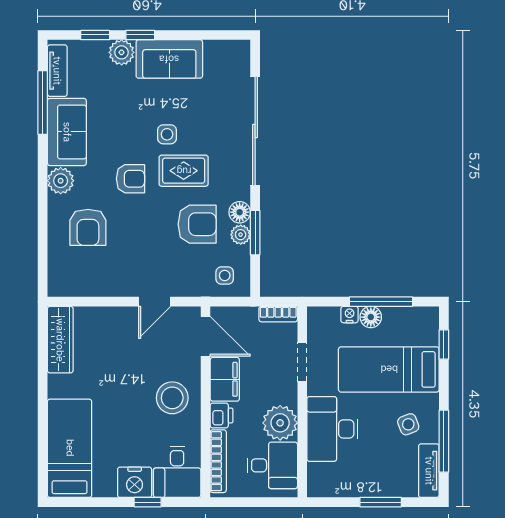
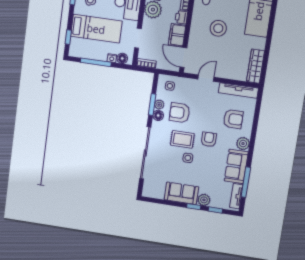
armchair: (130, 179) -> (209, 139), turned 90
armchair: (88, 227) -> (233, 119), turned 90
tv unit: (86, 286) -> (238, 90), added
floor lamp: (371, 317) -> (122, 58), moved
stool: (172, 398) -> (218, 28), moved

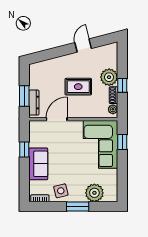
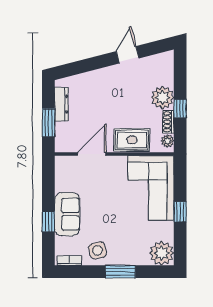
rug: (78, 87) -> (132, 140), moved
dresser: (34, 103) -> (61, 104), moved
window: (122, 142) -> (180, 212), moved
window: (24, 150) -> (48, 222), moved
plant: (94, 193) -> (162, 253), moved

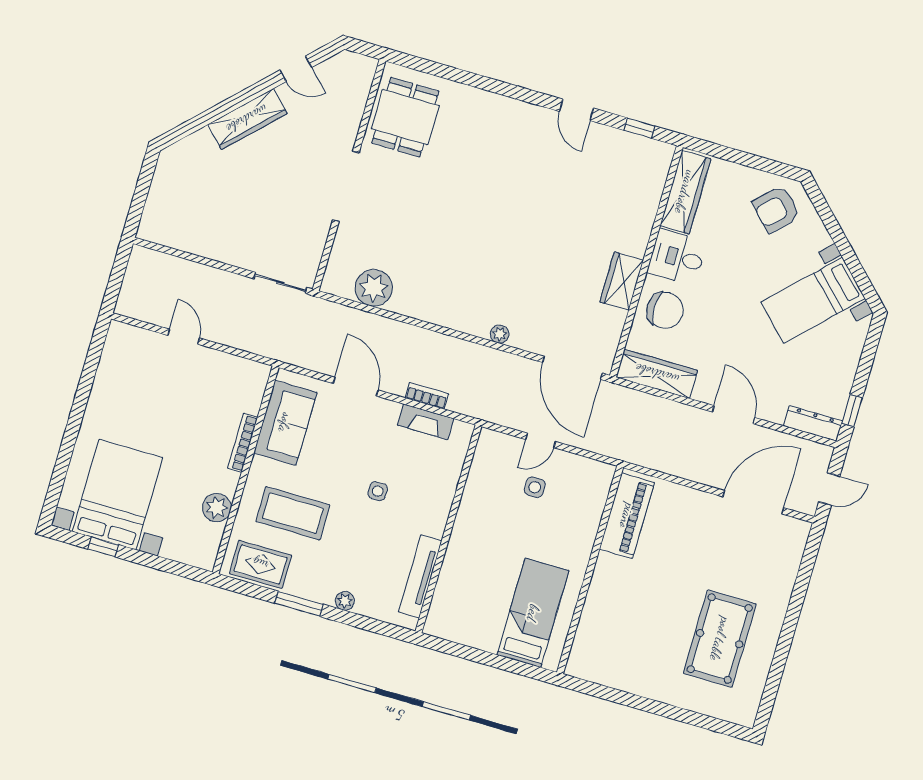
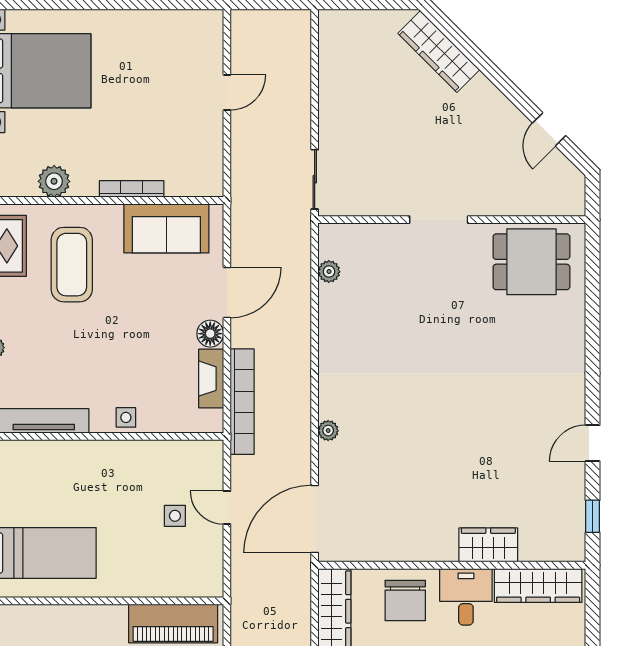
wardrobe: (247, 119) -> (439, 51), moved
doorway: (346, 186) -> (439, 220), width x0.73
wardrobe: (622, 281) -> (488, 545), moved
plant: (374, 288) -> (329, 272), width x0.53, depth x0.53
bookcase: (427, 396) -> (242, 402), width x2.31, depth x1.31
floor lamp: (387, 411) -> (210, 334), added
side table: (378, 491) -> (126, 417), moved

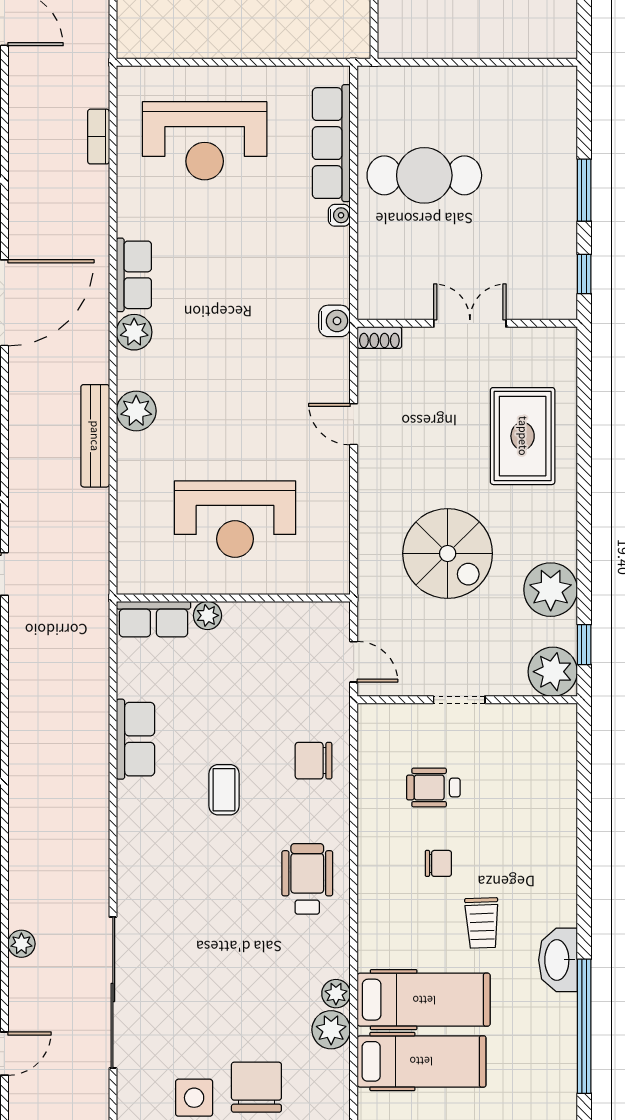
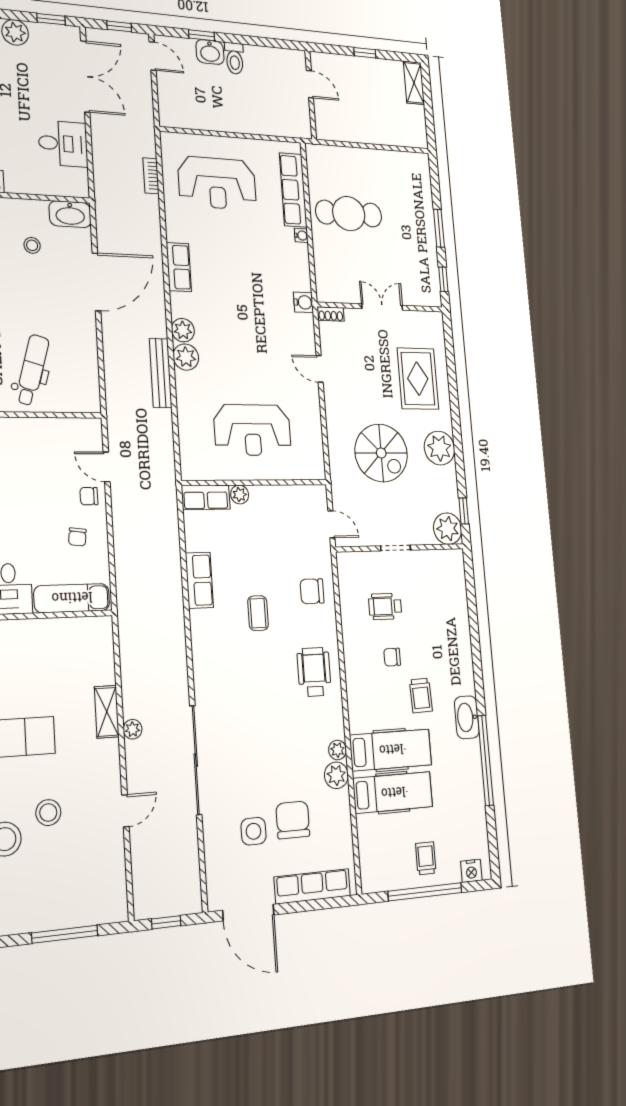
plant: (134, 332) -> (183, 330), moved
plant: (551, 590) -> (439, 448), moved
chair: (438, 863) -> (392, 657), turned 180

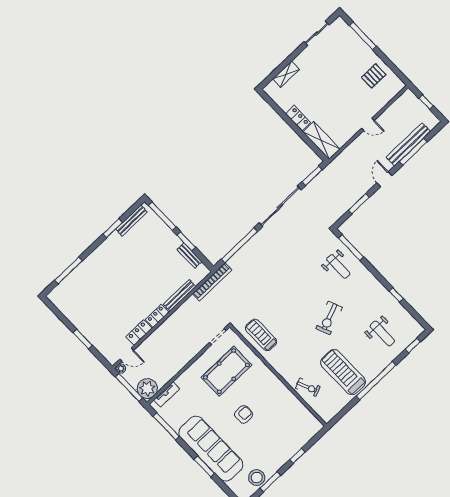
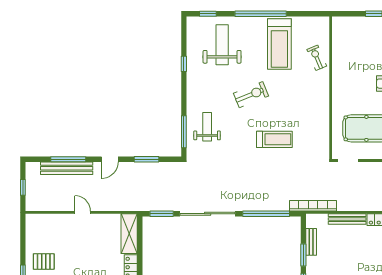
pallet: (374, 76) -> (44, 262), moved
weight bench: (382, 333) -> (222, 45), width x1.36, depth x1.33
treadmill: (261, 335) -> (274, 139), moved, turned -90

▶ [WHAT YOU NEED TO DO]: Copy every line from the records that holds the string "armchair".

▶ [SOLUTION TO THE EXERCISE]:
armchair: (130, 179) -> (209, 139), turned 90
armchair: (88, 227) -> (233, 119), turned 90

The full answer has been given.